> Work instructions: From the records below, copy out exactly the lines from the one containing "IC1 pin ADJ: W8 -> +3V3" to the one containing "R5: 100k (+3V3, W9) -> 100k (+3V3, W12)", both included. Add nothing else.

> Data shown:
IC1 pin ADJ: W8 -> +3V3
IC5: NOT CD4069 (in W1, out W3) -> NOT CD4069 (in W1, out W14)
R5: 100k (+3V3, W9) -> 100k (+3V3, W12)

--

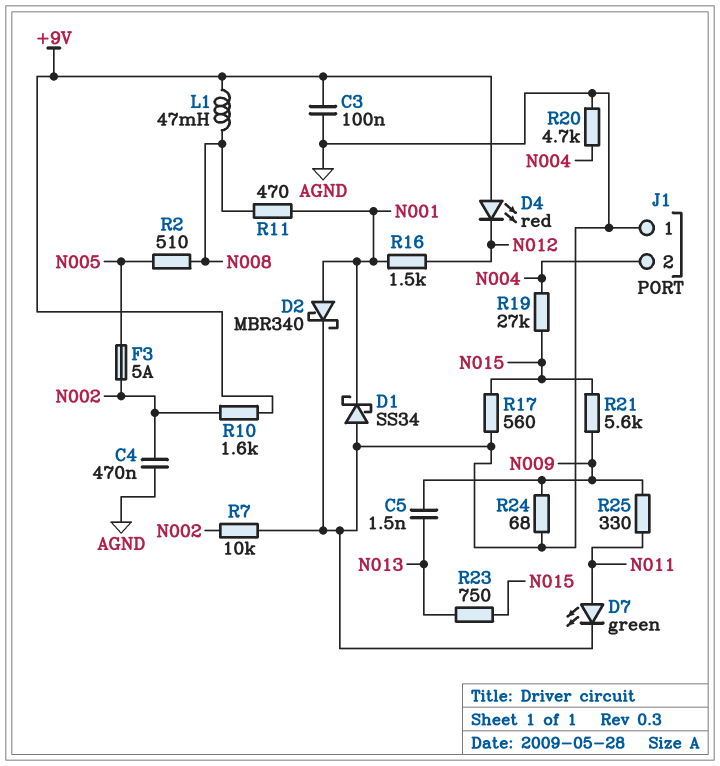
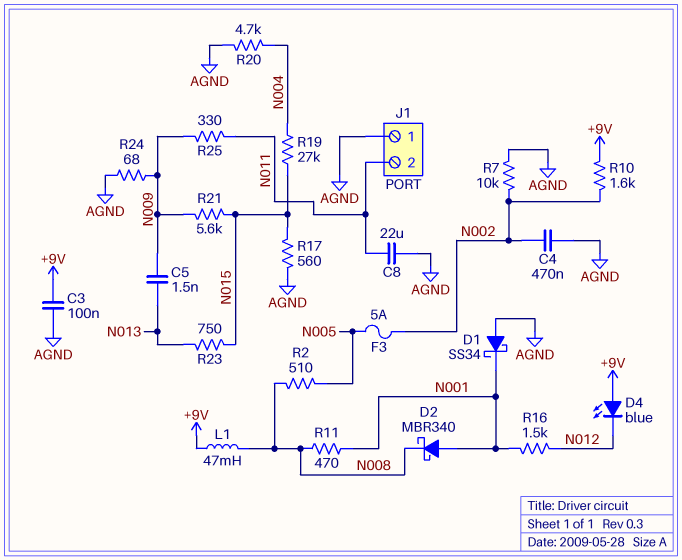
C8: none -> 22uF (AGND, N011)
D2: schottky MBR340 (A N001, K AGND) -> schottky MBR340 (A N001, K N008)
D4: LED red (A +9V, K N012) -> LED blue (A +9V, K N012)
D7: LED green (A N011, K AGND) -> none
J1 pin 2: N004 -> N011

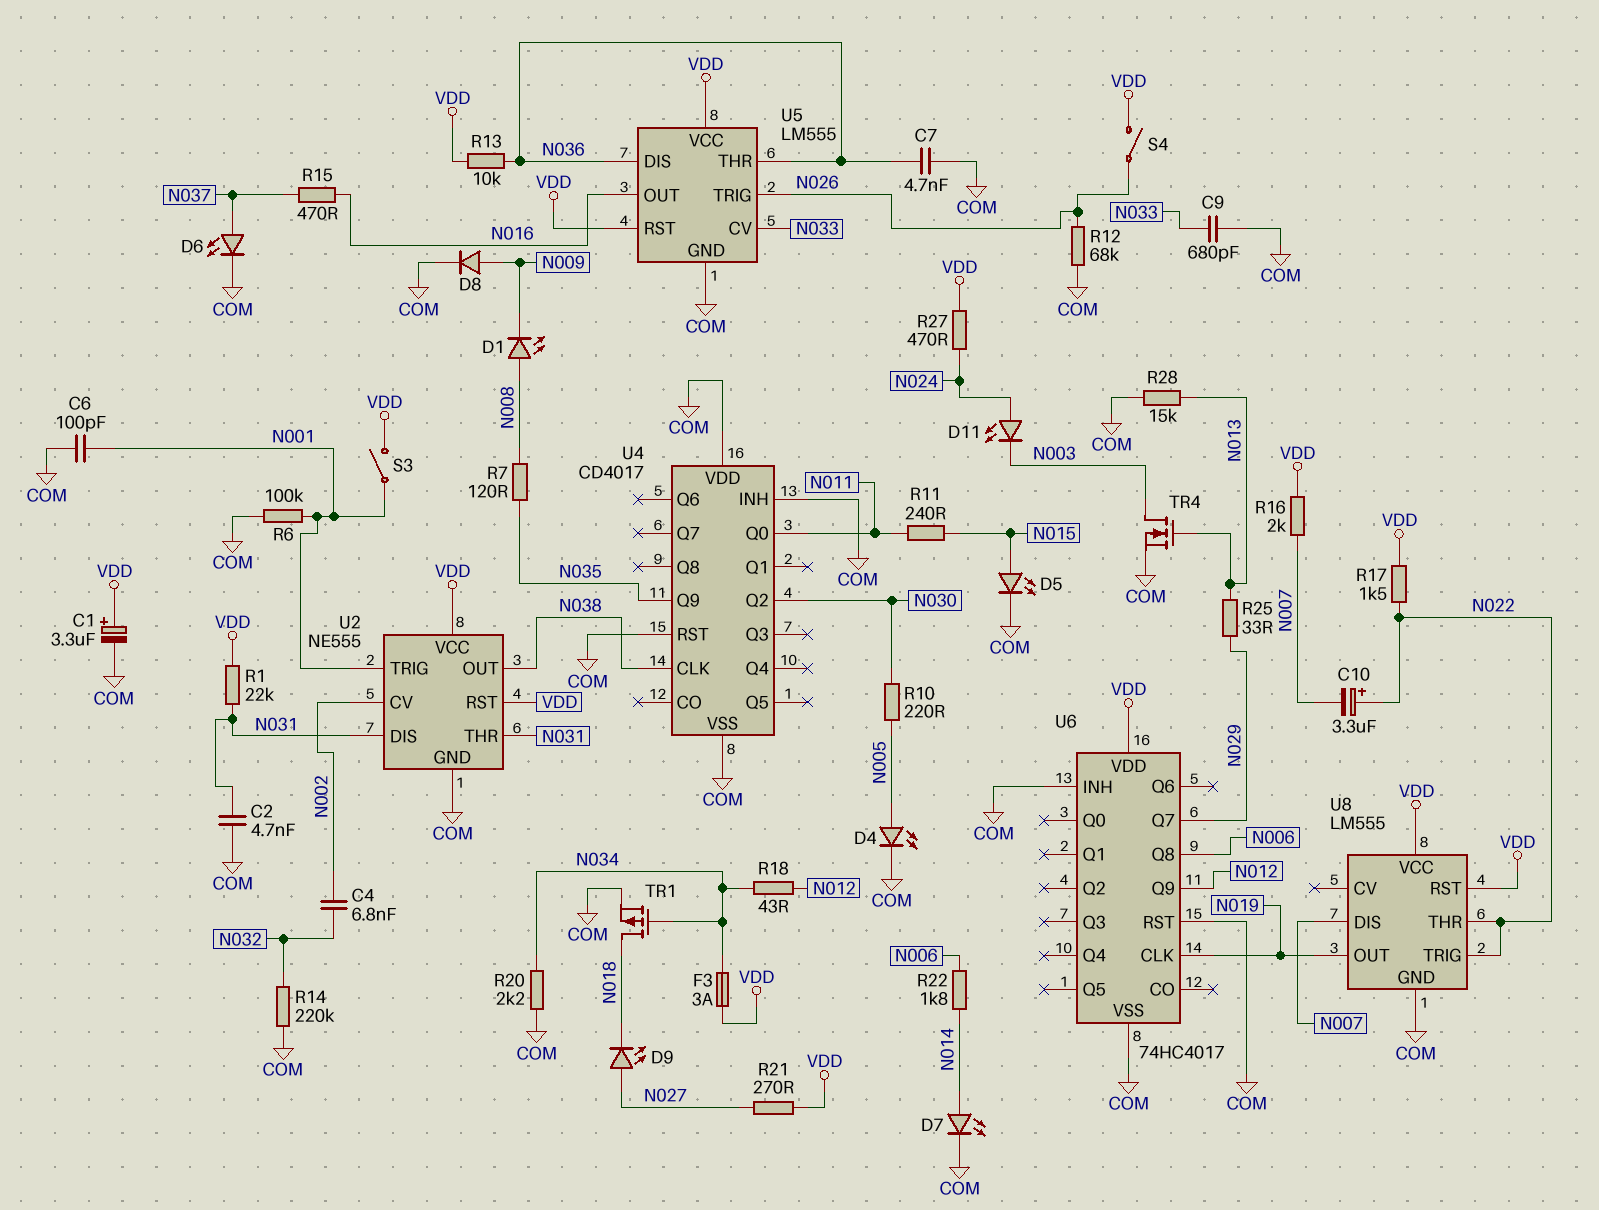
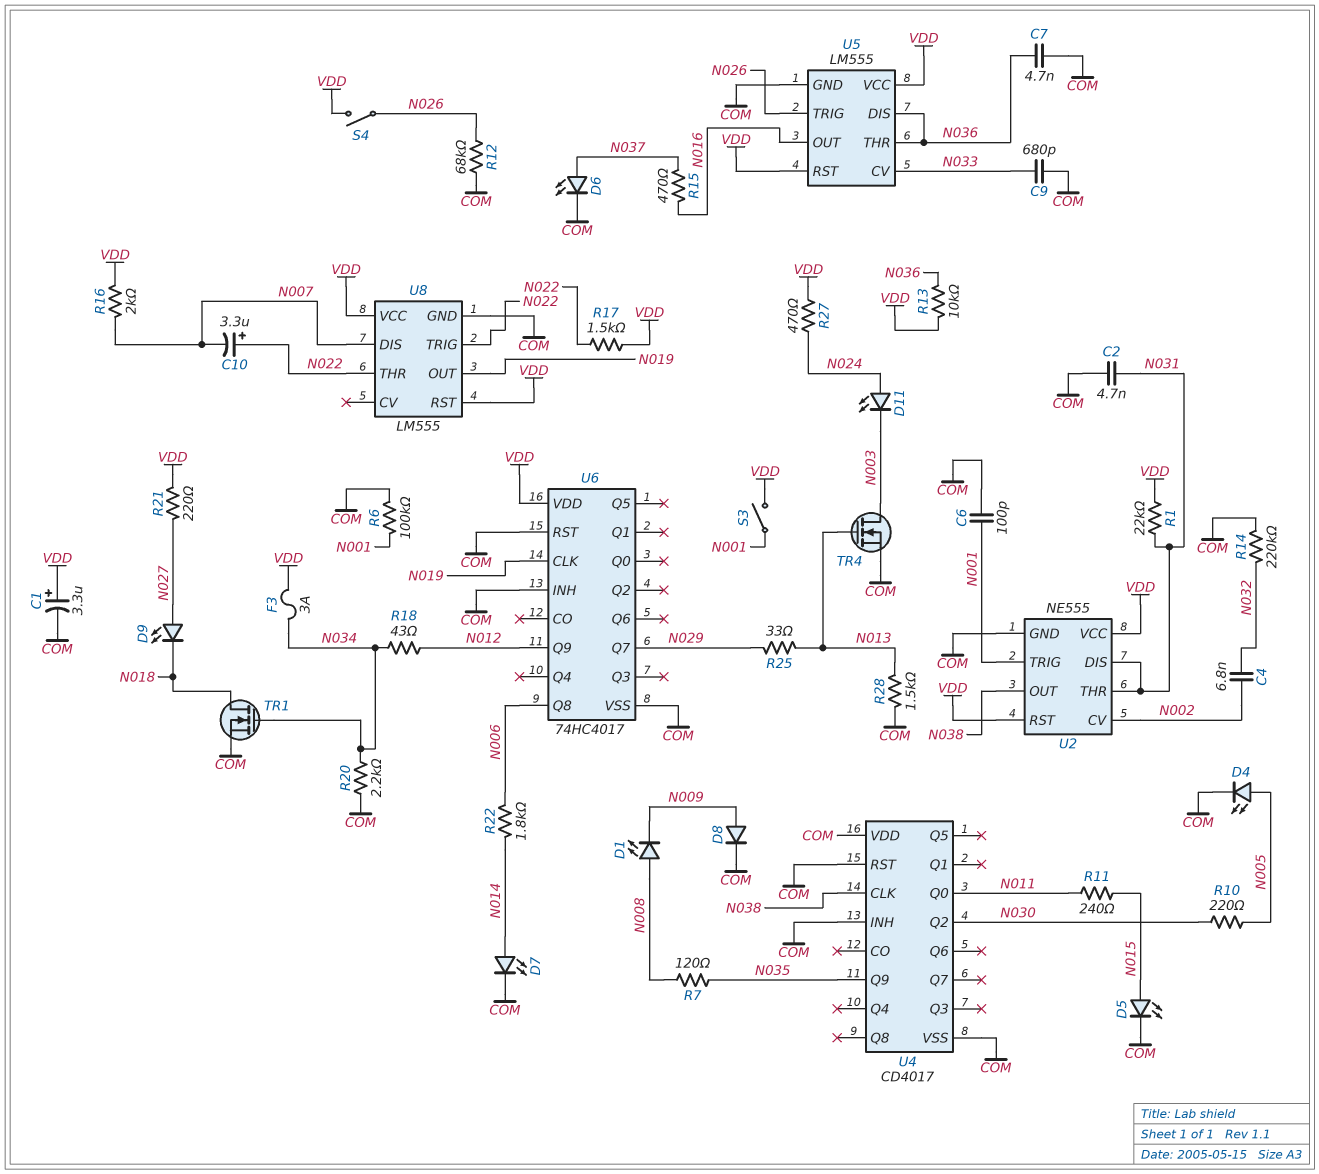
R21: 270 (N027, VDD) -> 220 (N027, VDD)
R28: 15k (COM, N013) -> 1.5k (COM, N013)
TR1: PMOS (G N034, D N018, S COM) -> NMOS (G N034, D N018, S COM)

--

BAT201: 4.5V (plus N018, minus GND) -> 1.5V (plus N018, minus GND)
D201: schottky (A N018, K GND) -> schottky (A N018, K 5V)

> Answer section:
IC1 pin ADJ: W8 -> +3V3
IC5: NOT CD4069 (in W1, out W3) -> NOT CD4069 (in W1, out W14)
R5: 100k (+3V3, W9) -> 100k (+3V3, W12)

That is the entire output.